↓

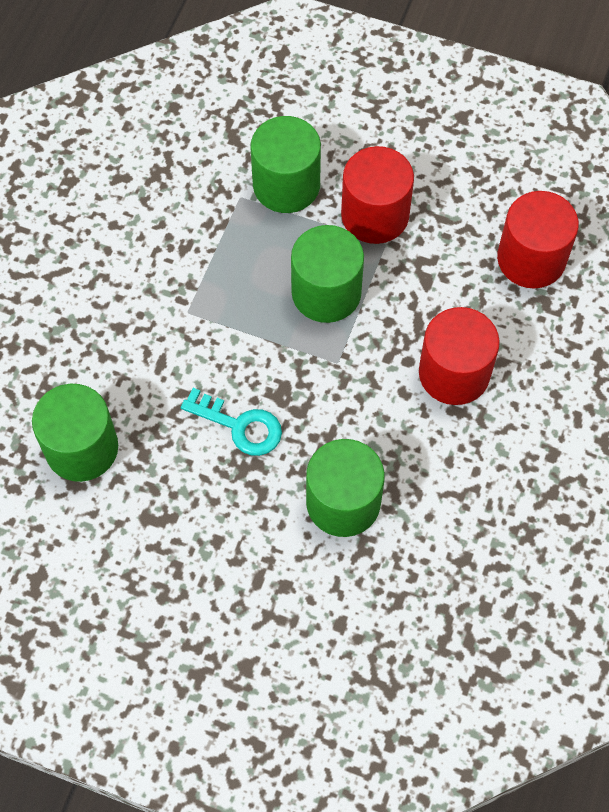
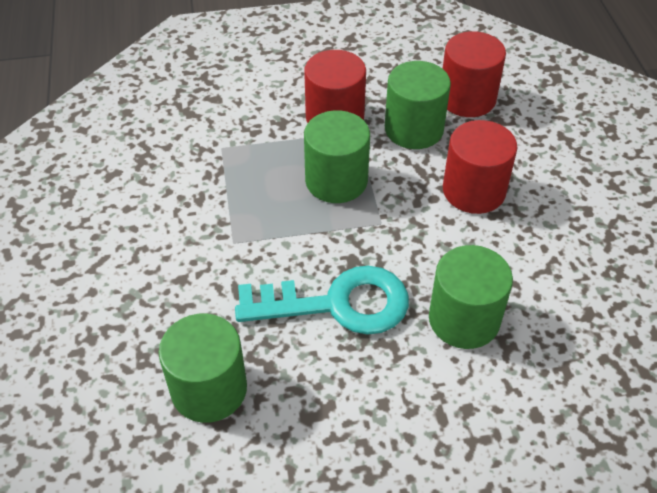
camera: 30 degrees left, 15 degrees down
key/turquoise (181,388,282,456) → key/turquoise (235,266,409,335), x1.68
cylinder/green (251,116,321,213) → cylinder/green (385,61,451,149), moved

↑

WORK ORDER — Starting with the line that contains "key/turquoise (181,388,282,456) →", copy each line through the end of the data exactly, and leave out all earlier lines.

RESPONSE AREA —
key/turquoise (181,388,282,456) → key/turquoise (235,266,409,335), x1.68
cylinder/green (251,116,321,213) → cylinder/green (385,61,451,149), moved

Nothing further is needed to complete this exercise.